ACTIVITY
Reproduce the entire listing below exactly.

-- Opening Marker --

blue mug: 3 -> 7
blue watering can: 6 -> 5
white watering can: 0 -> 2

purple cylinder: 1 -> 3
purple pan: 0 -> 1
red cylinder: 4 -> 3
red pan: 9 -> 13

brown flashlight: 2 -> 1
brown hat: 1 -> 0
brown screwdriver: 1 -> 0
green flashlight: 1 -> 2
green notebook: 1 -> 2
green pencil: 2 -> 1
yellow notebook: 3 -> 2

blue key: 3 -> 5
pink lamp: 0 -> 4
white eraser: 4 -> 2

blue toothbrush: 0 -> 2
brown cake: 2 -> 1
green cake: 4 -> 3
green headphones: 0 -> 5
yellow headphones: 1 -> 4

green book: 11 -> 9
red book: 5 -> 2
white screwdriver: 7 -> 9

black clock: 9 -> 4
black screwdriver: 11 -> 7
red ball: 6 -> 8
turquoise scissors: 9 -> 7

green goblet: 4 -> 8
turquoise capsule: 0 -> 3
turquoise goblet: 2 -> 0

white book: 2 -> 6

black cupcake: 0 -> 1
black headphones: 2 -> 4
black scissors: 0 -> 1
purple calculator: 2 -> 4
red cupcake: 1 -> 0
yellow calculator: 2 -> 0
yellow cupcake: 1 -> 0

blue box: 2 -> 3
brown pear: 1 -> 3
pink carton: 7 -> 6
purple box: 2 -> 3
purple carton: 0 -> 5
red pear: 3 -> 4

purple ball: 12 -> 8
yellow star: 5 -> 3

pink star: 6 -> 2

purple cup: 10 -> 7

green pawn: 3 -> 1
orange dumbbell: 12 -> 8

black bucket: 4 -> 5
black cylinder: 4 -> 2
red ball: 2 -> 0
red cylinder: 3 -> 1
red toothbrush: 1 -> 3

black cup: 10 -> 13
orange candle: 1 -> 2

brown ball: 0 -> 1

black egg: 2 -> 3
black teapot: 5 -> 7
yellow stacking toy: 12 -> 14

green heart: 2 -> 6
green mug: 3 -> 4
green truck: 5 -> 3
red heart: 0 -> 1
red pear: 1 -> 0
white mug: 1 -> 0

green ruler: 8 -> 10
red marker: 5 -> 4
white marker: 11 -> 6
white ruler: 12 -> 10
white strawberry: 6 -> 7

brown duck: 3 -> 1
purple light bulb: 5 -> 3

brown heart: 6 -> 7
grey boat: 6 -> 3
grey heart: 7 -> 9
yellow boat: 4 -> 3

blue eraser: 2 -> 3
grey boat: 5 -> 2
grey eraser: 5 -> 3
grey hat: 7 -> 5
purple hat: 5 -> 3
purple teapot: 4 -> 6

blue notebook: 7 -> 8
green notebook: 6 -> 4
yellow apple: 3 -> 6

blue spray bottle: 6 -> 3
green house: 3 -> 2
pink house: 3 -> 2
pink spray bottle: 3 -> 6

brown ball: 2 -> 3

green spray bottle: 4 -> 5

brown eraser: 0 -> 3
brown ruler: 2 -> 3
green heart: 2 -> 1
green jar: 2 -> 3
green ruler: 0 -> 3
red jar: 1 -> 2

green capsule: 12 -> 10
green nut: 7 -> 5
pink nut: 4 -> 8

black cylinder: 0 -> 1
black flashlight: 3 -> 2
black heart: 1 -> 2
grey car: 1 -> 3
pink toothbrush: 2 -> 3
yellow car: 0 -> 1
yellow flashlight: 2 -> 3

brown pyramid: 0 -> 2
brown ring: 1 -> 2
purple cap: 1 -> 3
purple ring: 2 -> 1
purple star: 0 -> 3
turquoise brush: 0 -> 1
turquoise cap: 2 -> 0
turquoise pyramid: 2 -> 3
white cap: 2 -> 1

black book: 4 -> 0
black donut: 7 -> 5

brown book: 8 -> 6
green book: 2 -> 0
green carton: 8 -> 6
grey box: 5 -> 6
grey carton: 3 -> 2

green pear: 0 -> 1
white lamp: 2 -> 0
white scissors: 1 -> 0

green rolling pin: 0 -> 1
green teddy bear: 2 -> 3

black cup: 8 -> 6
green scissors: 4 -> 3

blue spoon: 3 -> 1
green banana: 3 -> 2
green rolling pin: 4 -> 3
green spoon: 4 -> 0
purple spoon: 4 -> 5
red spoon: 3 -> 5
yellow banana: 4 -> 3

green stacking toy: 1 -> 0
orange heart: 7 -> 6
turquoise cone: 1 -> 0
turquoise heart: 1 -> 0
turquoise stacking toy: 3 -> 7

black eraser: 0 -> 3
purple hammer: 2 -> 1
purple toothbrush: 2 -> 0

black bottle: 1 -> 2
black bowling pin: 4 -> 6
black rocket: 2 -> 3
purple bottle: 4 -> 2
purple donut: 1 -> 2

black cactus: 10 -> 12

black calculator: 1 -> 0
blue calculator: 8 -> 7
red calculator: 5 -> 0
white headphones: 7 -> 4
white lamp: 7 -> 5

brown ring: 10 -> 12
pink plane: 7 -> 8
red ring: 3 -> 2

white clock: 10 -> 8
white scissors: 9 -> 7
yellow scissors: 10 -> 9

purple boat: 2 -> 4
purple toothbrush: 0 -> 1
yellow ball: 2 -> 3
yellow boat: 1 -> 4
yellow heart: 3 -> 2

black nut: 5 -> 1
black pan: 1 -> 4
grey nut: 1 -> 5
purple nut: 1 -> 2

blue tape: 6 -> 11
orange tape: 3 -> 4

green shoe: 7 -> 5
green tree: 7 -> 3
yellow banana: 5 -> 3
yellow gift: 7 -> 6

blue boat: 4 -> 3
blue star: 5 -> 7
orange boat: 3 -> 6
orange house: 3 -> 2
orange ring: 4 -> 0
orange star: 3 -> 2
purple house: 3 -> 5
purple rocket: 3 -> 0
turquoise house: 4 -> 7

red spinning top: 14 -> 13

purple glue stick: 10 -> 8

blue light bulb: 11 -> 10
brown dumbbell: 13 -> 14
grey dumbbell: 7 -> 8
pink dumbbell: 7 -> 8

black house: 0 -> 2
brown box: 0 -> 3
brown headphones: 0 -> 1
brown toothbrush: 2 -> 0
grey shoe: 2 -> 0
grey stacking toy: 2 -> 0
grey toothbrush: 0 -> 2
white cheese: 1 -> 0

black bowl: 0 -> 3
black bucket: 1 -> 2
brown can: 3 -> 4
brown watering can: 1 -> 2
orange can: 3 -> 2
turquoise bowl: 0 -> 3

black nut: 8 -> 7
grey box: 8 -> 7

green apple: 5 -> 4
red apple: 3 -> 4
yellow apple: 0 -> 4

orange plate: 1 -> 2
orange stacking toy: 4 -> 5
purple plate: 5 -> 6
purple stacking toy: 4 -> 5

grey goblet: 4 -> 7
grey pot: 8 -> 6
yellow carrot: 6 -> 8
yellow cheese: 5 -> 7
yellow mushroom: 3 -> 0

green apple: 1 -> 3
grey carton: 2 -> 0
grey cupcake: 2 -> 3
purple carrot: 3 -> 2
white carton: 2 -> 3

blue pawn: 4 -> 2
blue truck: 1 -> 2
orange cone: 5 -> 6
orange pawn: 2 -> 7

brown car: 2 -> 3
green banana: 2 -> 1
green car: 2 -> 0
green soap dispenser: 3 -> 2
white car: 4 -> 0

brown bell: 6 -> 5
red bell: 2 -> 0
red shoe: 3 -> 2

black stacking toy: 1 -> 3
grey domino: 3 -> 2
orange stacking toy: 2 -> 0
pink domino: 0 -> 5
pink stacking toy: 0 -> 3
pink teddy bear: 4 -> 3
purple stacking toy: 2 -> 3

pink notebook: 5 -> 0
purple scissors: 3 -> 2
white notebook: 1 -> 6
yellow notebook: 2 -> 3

-- Closing Marker --

WRITTEN RESPONSE
blue mug: 3 -> 7
blue watering can: 6 -> 5
white watering can: 0 -> 2

purple cylinder: 1 -> 3
purple pan: 0 -> 1
red cylinder: 4 -> 3
red pan: 9 -> 13

brown flashlight: 2 -> 1
brown hat: 1 -> 0
brown screwdriver: 1 -> 0
green flashlight: 1 -> 2
green notebook: 1 -> 2
green pencil: 2 -> 1
yellow notebook: 3 -> 2

blue key: 3 -> 5
pink lamp: 0 -> 4
white eraser: 4 -> 2

blue toothbrush: 0 -> 2
brown cake: 2 -> 1
green cake: 4 -> 3
green headphones: 0 -> 5
yellow headphones: 1 -> 4

green book: 11 -> 9
red book: 5 -> 2
white screwdriver: 7 -> 9

black clock: 9 -> 4
black screwdriver: 11 -> 7
red ball: 6 -> 8
turquoise scissors: 9 -> 7

green goblet: 4 -> 8
turquoise capsule: 0 -> 3
turquoise goblet: 2 -> 0

white book: 2 -> 6

black cupcake: 0 -> 1
black headphones: 2 -> 4
black scissors: 0 -> 1
purple calculator: 2 -> 4
red cupcake: 1 -> 0
yellow calculator: 2 -> 0
yellow cupcake: 1 -> 0

blue box: 2 -> 3
brown pear: 1 -> 3
pink carton: 7 -> 6
purple box: 2 -> 3
purple carton: 0 -> 5
red pear: 3 -> 4

purple ball: 12 -> 8
yellow star: 5 -> 3

pink star: 6 -> 2

purple cup: 10 -> 7

green pawn: 3 -> 1
orange dumbbell: 12 -> 8

black bucket: 4 -> 5
black cylinder: 4 -> 2
red ball: 2 -> 0
red cylinder: 3 -> 1
red toothbrush: 1 -> 3

black cup: 10 -> 13
orange candle: 1 -> 2

brown ball: 0 -> 1

black egg: 2 -> 3
black teapot: 5 -> 7
yellow stacking toy: 12 -> 14

green heart: 2 -> 6
green mug: 3 -> 4
green truck: 5 -> 3
red heart: 0 -> 1
red pear: 1 -> 0
white mug: 1 -> 0

green ruler: 8 -> 10
red marker: 5 -> 4
white marker: 11 -> 6
white ruler: 12 -> 10
white strawberry: 6 -> 7

brown duck: 3 -> 1
purple light bulb: 5 -> 3

brown heart: 6 -> 7
grey boat: 6 -> 3
grey heart: 7 -> 9
yellow boat: 4 -> 3

blue eraser: 2 -> 3
grey boat: 5 -> 2
grey eraser: 5 -> 3
grey hat: 7 -> 5
purple hat: 5 -> 3
purple teapot: 4 -> 6

blue notebook: 7 -> 8
green notebook: 6 -> 4
yellow apple: 3 -> 6

blue spray bottle: 6 -> 3
green house: 3 -> 2
pink house: 3 -> 2
pink spray bottle: 3 -> 6

brown ball: 2 -> 3

green spray bottle: 4 -> 5

brown eraser: 0 -> 3
brown ruler: 2 -> 3
green heart: 2 -> 1
green jar: 2 -> 3
green ruler: 0 -> 3
red jar: 1 -> 2

green capsule: 12 -> 10
green nut: 7 -> 5
pink nut: 4 -> 8

black cylinder: 0 -> 1
black flashlight: 3 -> 2
black heart: 1 -> 2
grey car: 1 -> 3
pink toothbrush: 2 -> 3
yellow car: 0 -> 1
yellow flashlight: 2 -> 3

brown pyramid: 0 -> 2
brown ring: 1 -> 2
purple cap: 1 -> 3
purple ring: 2 -> 1
purple star: 0 -> 3
turquoise brush: 0 -> 1
turquoise cap: 2 -> 0
turquoise pyramid: 2 -> 3
white cap: 2 -> 1

black book: 4 -> 0
black donut: 7 -> 5

brown book: 8 -> 6
green book: 2 -> 0
green carton: 8 -> 6
grey box: 5 -> 6
grey carton: 3 -> 2

green pear: 0 -> 1
white lamp: 2 -> 0
white scissors: 1 -> 0

green rolling pin: 0 -> 1
green teddy bear: 2 -> 3

black cup: 8 -> 6
green scissors: 4 -> 3

blue spoon: 3 -> 1
green banana: 3 -> 2
green rolling pin: 4 -> 3
green spoon: 4 -> 0
purple spoon: 4 -> 5
red spoon: 3 -> 5
yellow banana: 4 -> 3

green stacking toy: 1 -> 0
orange heart: 7 -> 6
turquoise cone: 1 -> 0
turquoise heart: 1 -> 0
turquoise stacking toy: 3 -> 7

black eraser: 0 -> 3
purple hammer: 2 -> 1
purple toothbrush: 2 -> 0

black bottle: 1 -> 2
black bowling pin: 4 -> 6
black rocket: 2 -> 3
purple bottle: 4 -> 2
purple donut: 1 -> 2

black cactus: 10 -> 12

black calculator: 1 -> 0
blue calculator: 8 -> 7
red calculator: 5 -> 0
white headphones: 7 -> 4
white lamp: 7 -> 5

brown ring: 10 -> 12
pink plane: 7 -> 8
red ring: 3 -> 2

white clock: 10 -> 8
white scissors: 9 -> 7
yellow scissors: 10 -> 9

purple boat: 2 -> 4
purple toothbrush: 0 -> 1
yellow ball: 2 -> 3
yellow boat: 1 -> 4
yellow heart: 3 -> 2

black nut: 5 -> 1
black pan: 1 -> 4
grey nut: 1 -> 5
purple nut: 1 -> 2

blue tape: 6 -> 11
orange tape: 3 -> 4

green shoe: 7 -> 5
green tree: 7 -> 3
yellow banana: 5 -> 3
yellow gift: 7 -> 6

blue boat: 4 -> 3
blue star: 5 -> 7
orange boat: 3 -> 6
orange house: 3 -> 2
orange ring: 4 -> 0
orange star: 3 -> 2
purple house: 3 -> 5
purple rocket: 3 -> 0
turquoise house: 4 -> 7

red spinning top: 14 -> 13

purple glue stick: 10 -> 8

blue light bulb: 11 -> 10
brown dumbbell: 13 -> 14
grey dumbbell: 7 -> 8
pink dumbbell: 7 -> 8

black house: 0 -> 2
brown box: 0 -> 3
brown headphones: 0 -> 1
brown toothbrush: 2 -> 0
grey shoe: 2 -> 0
grey stacking toy: 2 -> 0
grey toothbrush: 0 -> 2
white cheese: 1 -> 0

black bowl: 0 -> 3
black bucket: 1 -> 2
brown can: 3 -> 4
brown watering can: 1 -> 2
orange can: 3 -> 2
turquoise bowl: 0 -> 3

black nut: 8 -> 7
grey box: 8 -> 7

green apple: 5 -> 4
red apple: 3 -> 4
yellow apple: 0 -> 4

orange plate: 1 -> 2
orange stacking toy: 4 -> 5
purple plate: 5 -> 6
purple stacking toy: 4 -> 5

grey goblet: 4 -> 7
grey pot: 8 -> 6
yellow carrot: 6 -> 8
yellow cheese: 5 -> 7
yellow mushroom: 3 -> 0

green apple: 1 -> 3
grey carton: 2 -> 0
grey cupcake: 2 -> 3
purple carrot: 3 -> 2
white carton: 2 -> 3

blue pawn: 4 -> 2
blue truck: 1 -> 2
orange cone: 5 -> 6
orange pawn: 2 -> 7

brown car: 2 -> 3
green banana: 2 -> 1
green car: 2 -> 0
green soap dispenser: 3 -> 2
white car: 4 -> 0

brown bell: 6 -> 5
red bell: 2 -> 0
red shoe: 3 -> 2

black stacking toy: 1 -> 3
grey domino: 3 -> 2
orange stacking toy: 2 -> 0
pink domino: 0 -> 5
pink stacking toy: 0 -> 3
pink teddy bear: 4 -> 3
purple stacking toy: 2 -> 3

pink notebook: 5 -> 0
purple scissors: 3 -> 2
white notebook: 1 -> 6
yellow notebook: 2 -> 3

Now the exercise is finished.